# [EXERCISE PROMPT]
Within the listing below, please show every line carrying the string "yellow".

# [COLLECTED DATA]
BEGIN
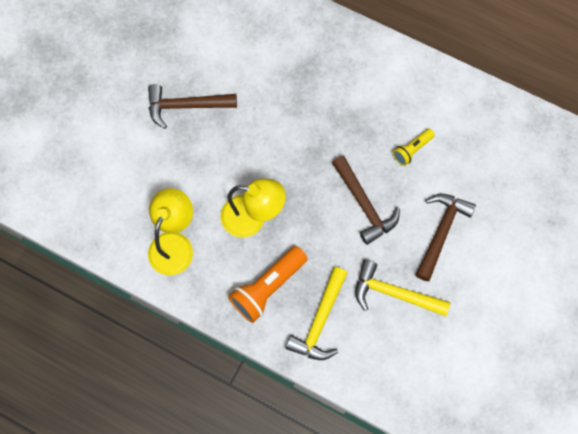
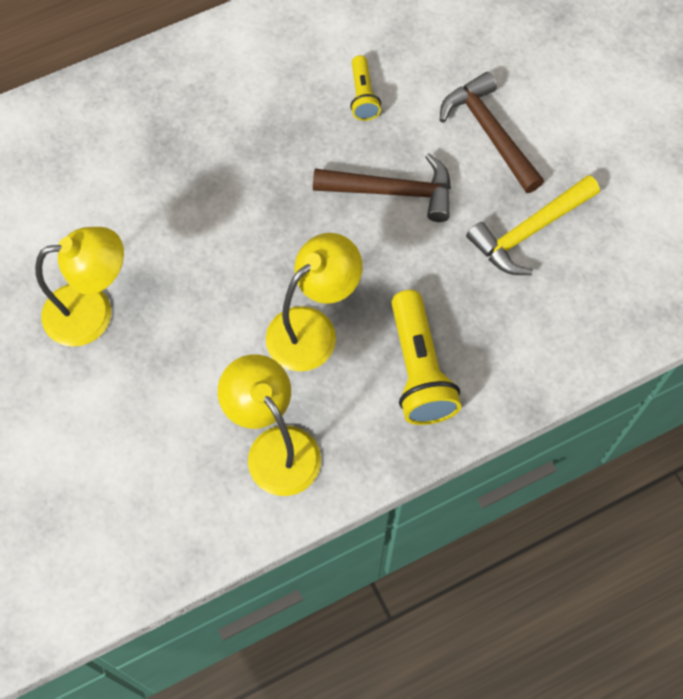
camera: 55 degrees left, 5 degrees down
(186, 106) = (93, 312): brown hammer -> yellow lamp
(268, 287) = (419, 369): orange flashlight -> yellow flashlight
(320, 321) = (506, 336): yellow hammer -> none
END
# [ANSWER]
(186, 106) = (93, 312): brown hammer -> yellow lamp
(268, 287) = (419, 369): orange flashlight -> yellow flashlight
(320, 321) = (506, 336): yellow hammer -> none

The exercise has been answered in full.